Nothing but the lines from the one with "brown pan: 4 -> 2" through the end of the records may appear in the answer, each reproduced exactly, pictures omitted.

*** Opening of DATA EXCERPTS ***

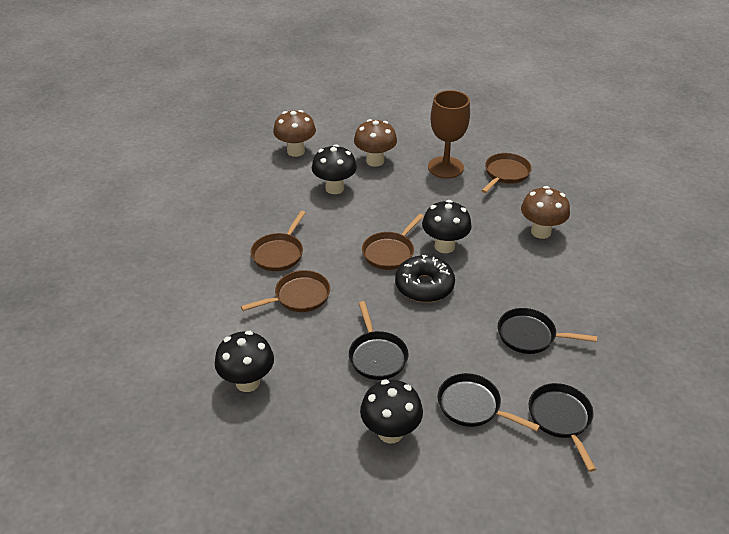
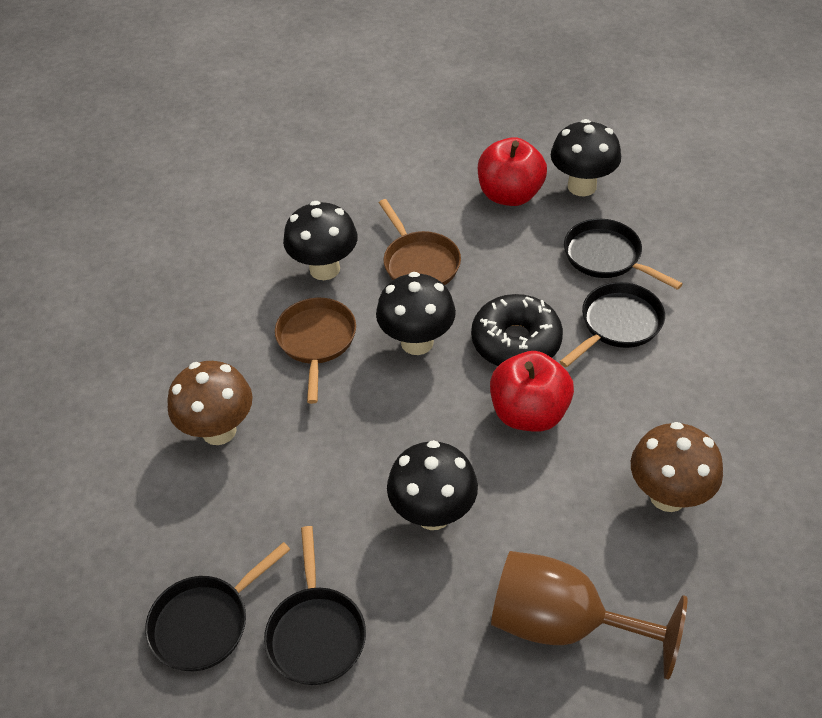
brown mushroom: 3 -> 2
brown pan: 4 -> 2
red apple: 0 -> 2

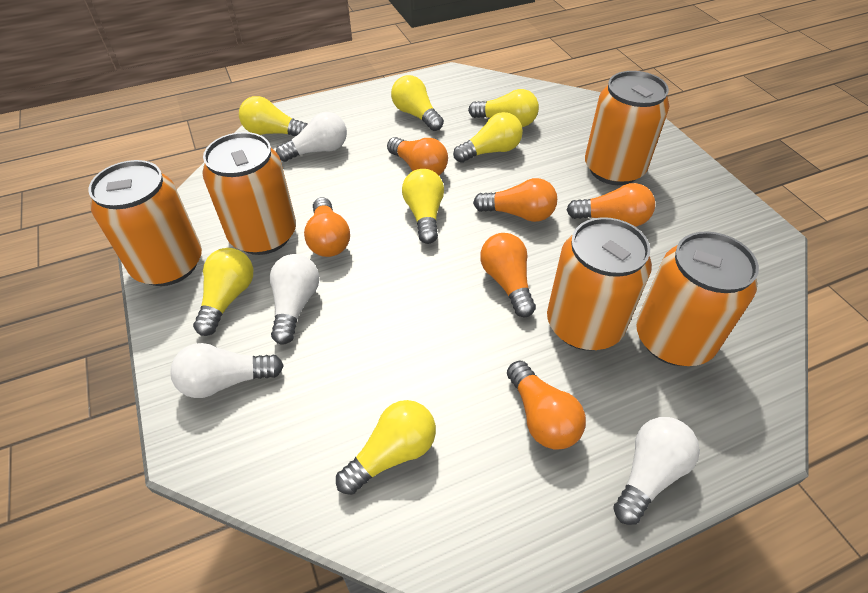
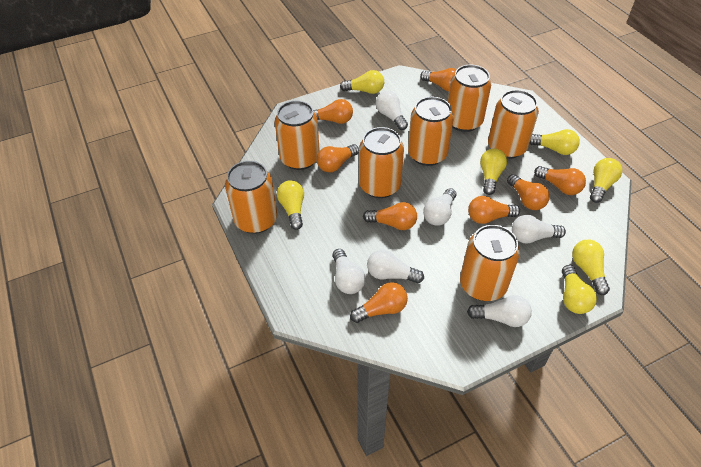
orange can: 5 -> 7
orange light bulb: 6 -> 8
white light bulb: 4 -> 6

*** Close of DATA EXCERPTS ***

TASK RESULT:
brown pan: 4 -> 2
red apple: 0 -> 2

orange can: 5 -> 7
orange light bulb: 6 -> 8
white light bulb: 4 -> 6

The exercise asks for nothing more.